■ Work item
Your output should repeat the entries below exactly. It should contain no images.

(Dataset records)
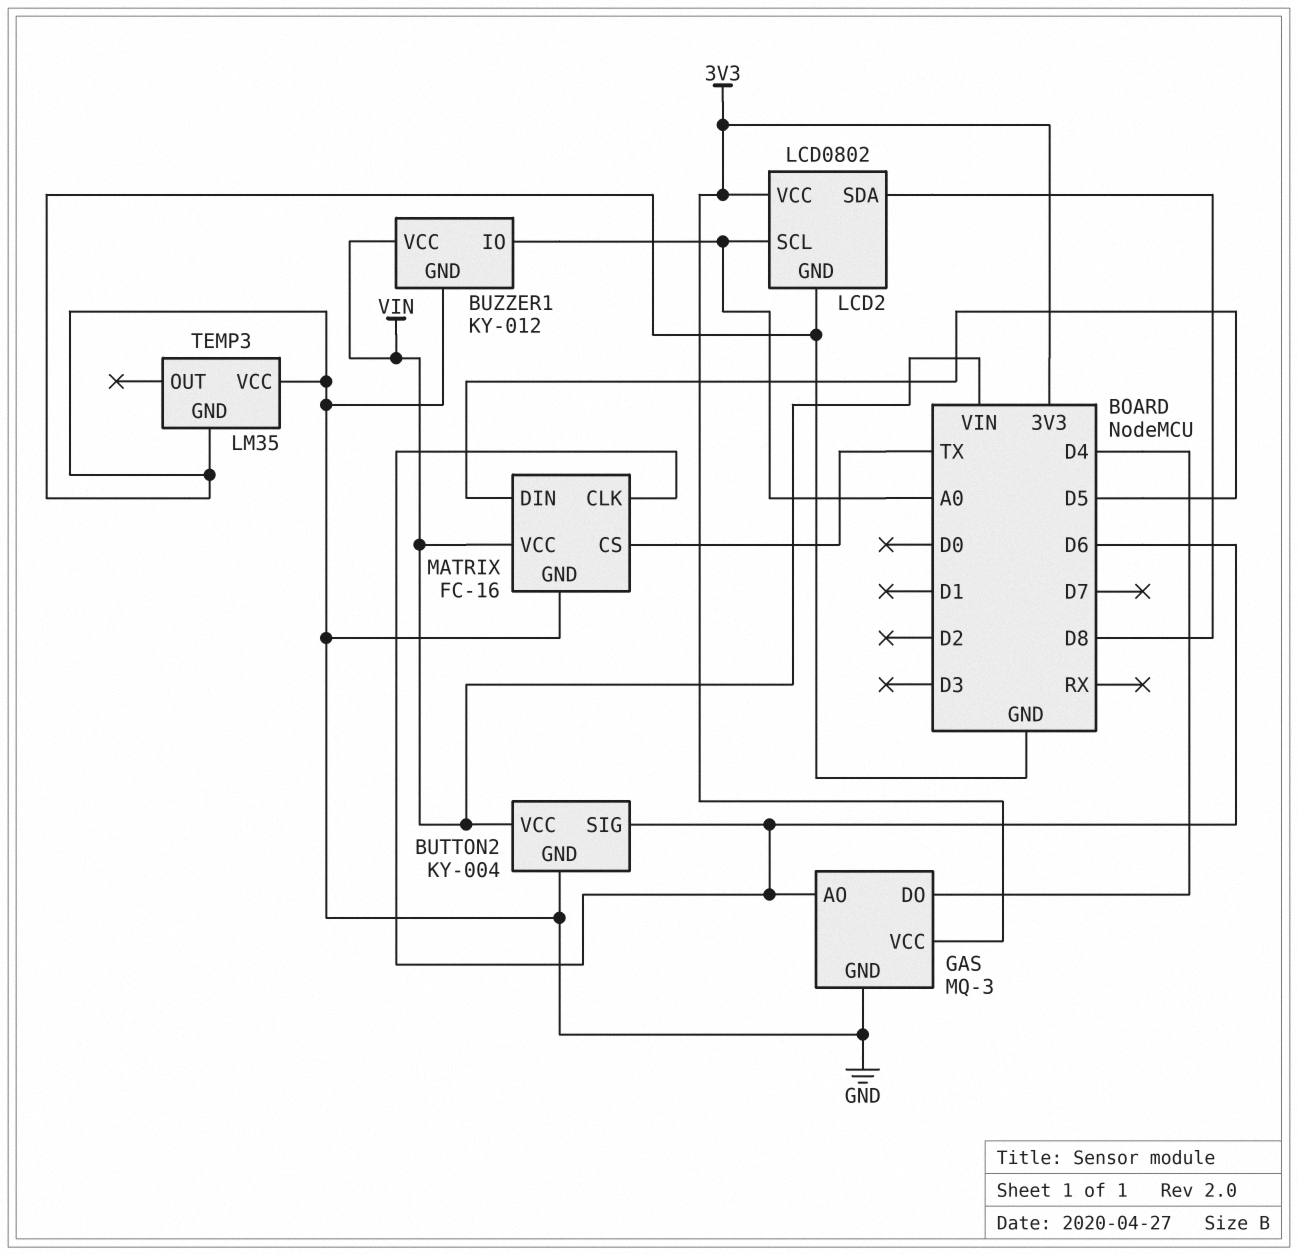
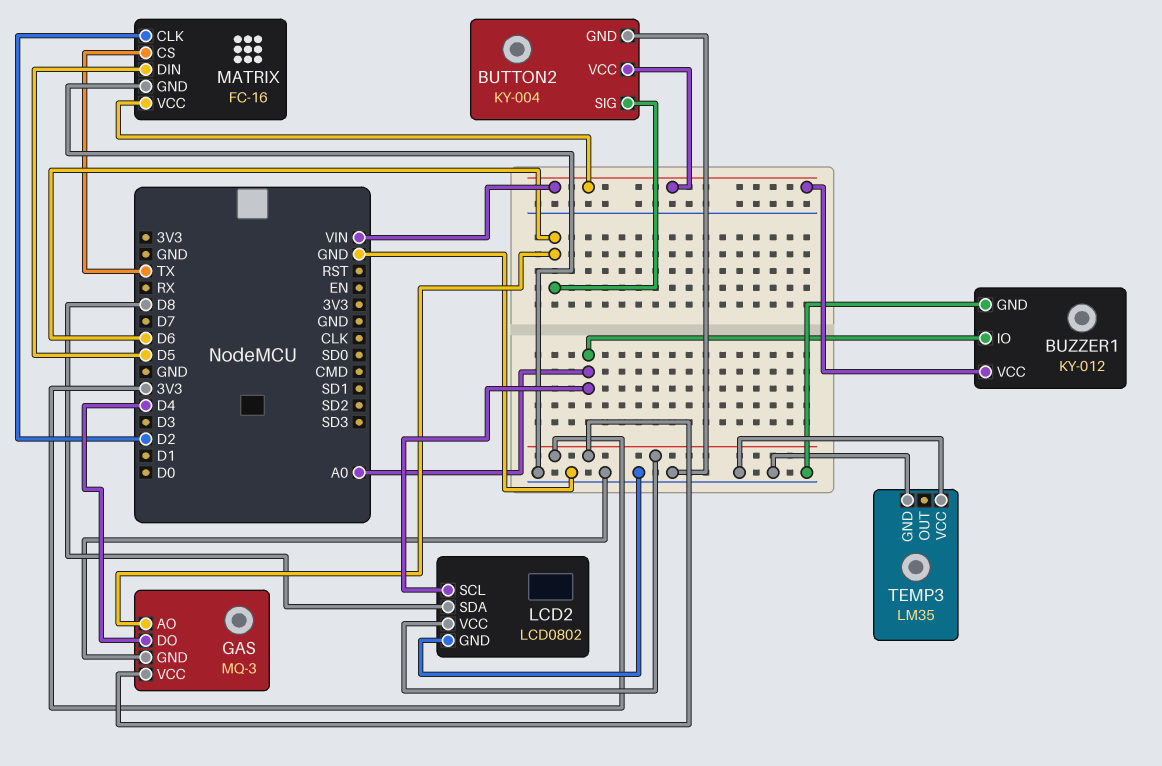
MATRIX pin CLK: D6 -> D2

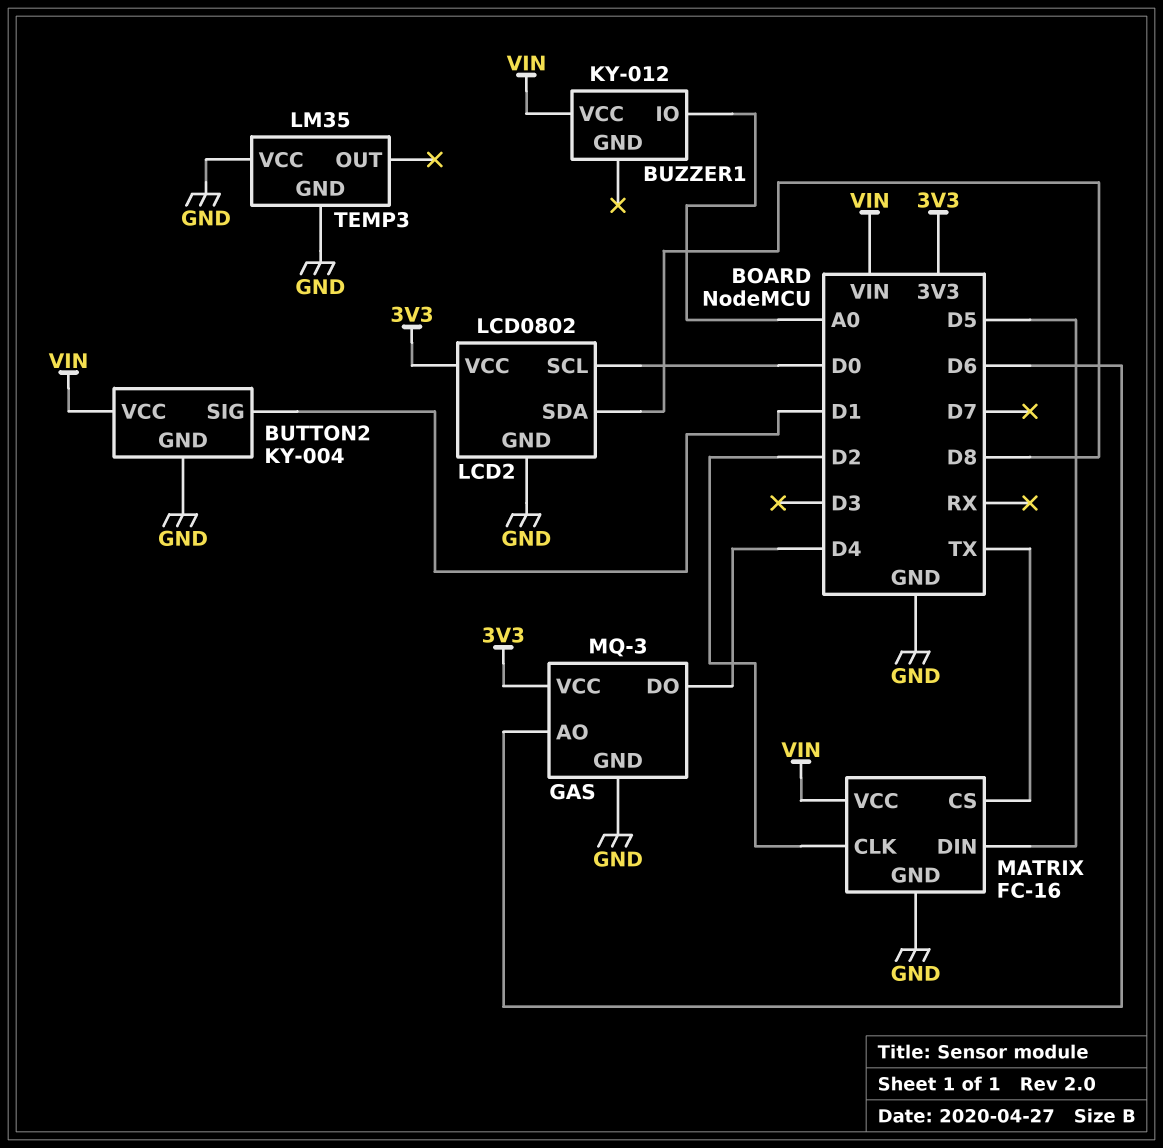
BUTTON2 pin SIG: D6 -> D1
BUZZER1 pin GND: GND -> none
LCD2 pin SCL: A0 -> D0

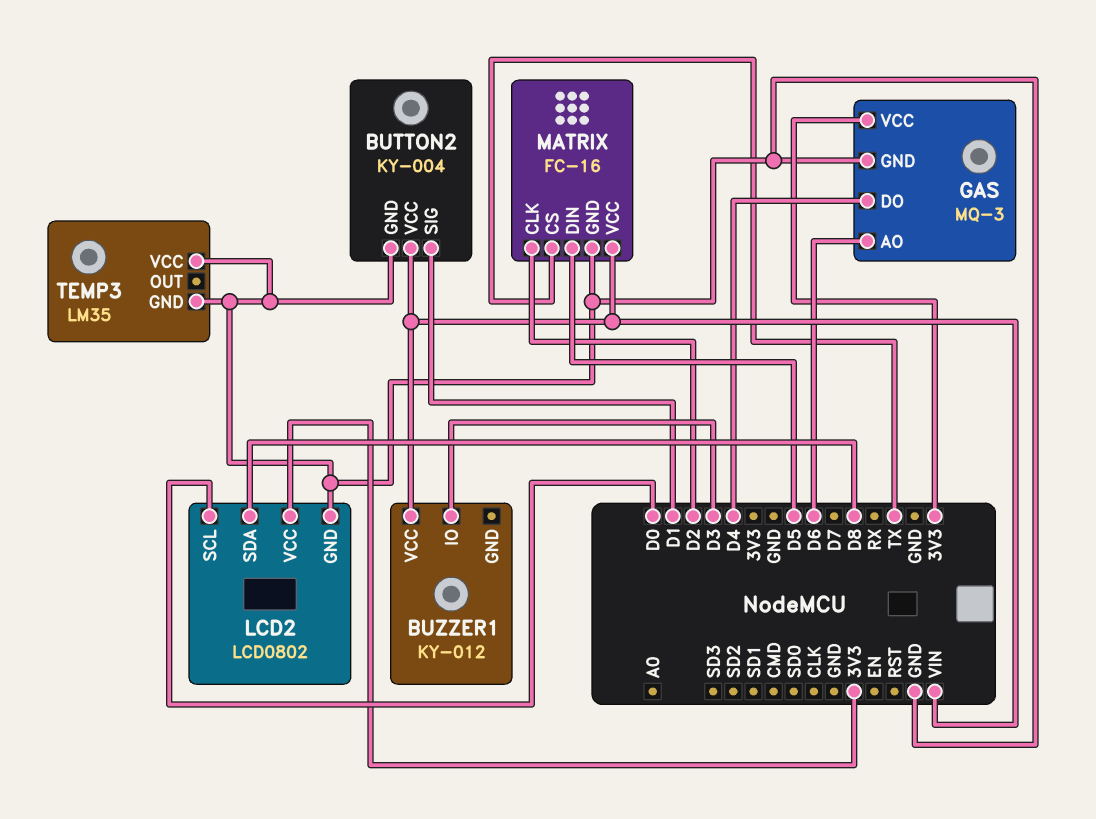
BUZZER1 pin IO: A0 -> D3

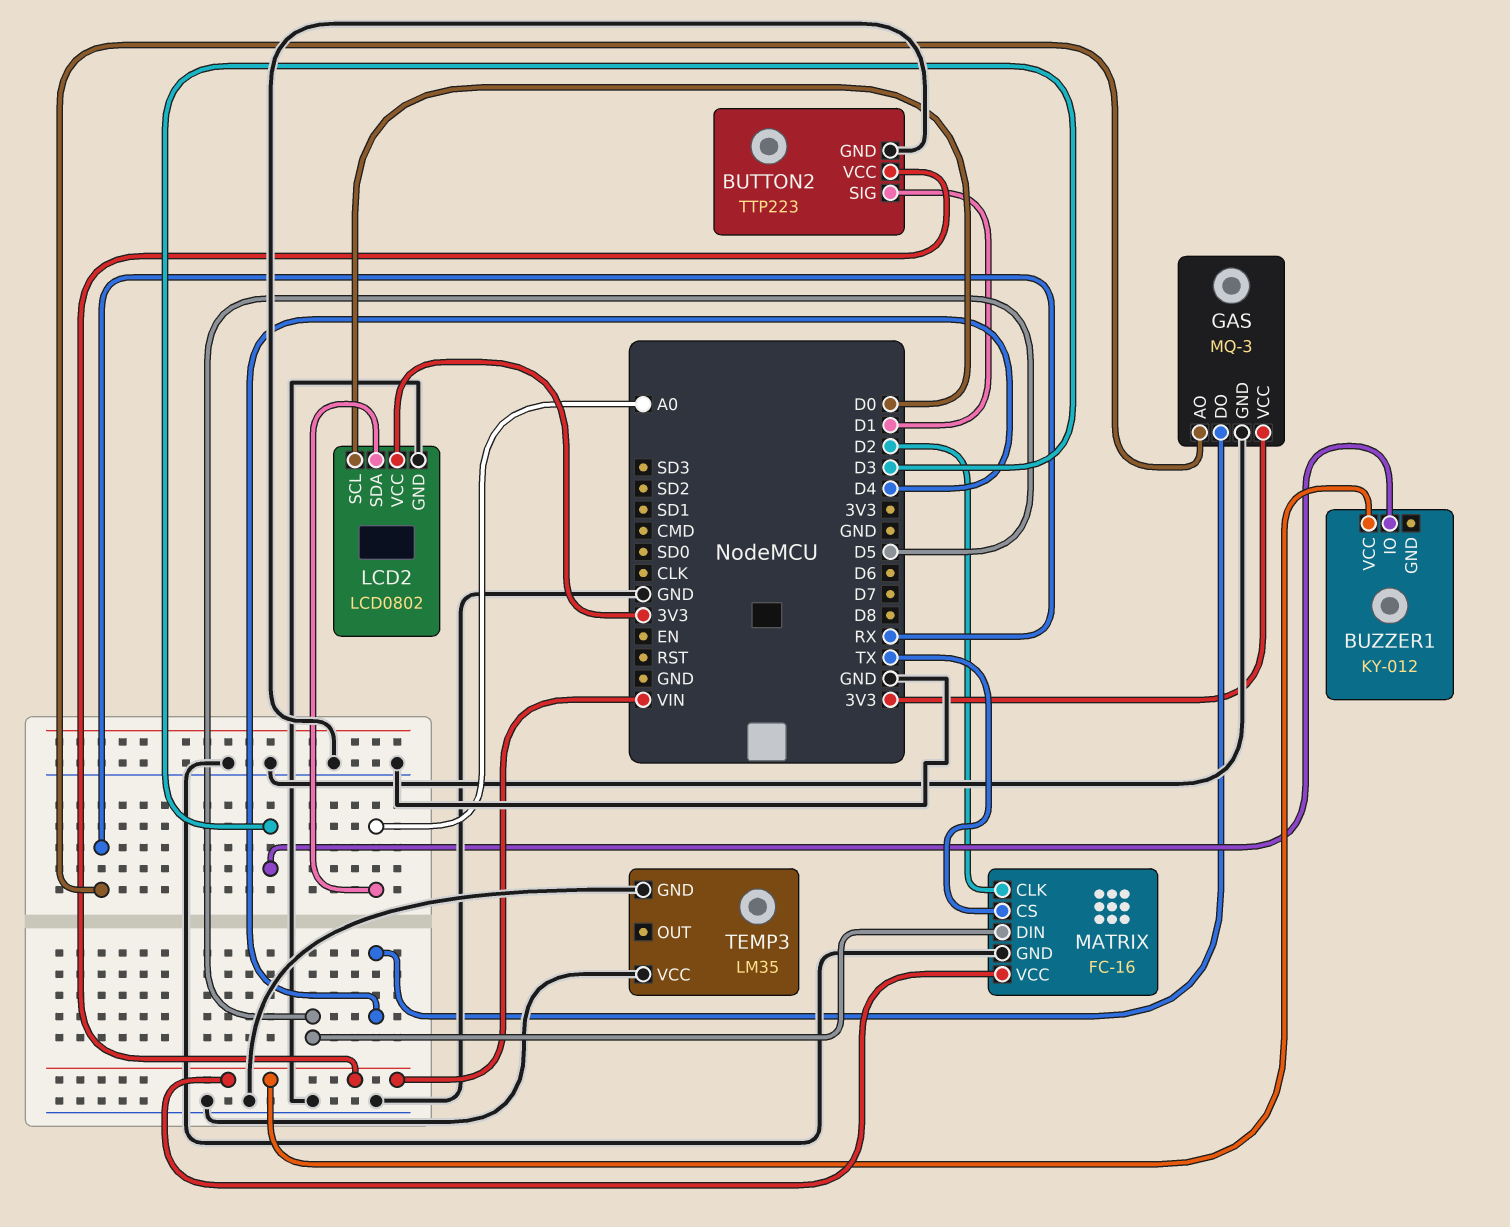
BUTTON2: KY-004 -> TTP223
GAS pin AO: D6 -> RX
LCD2 pin SDA: D8 -> A0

■ Output below
MATRIX pin CLK: D6 -> D2

BUTTON2 pin SIG: D6 -> D1
BUZZER1 pin GND: GND -> none
LCD2 pin SCL: A0 -> D0

BUZZER1 pin IO: A0 -> D3

BUTTON2: KY-004 -> TTP223
GAS pin AO: D6 -> RX
LCD2 pin SDA: D8 -> A0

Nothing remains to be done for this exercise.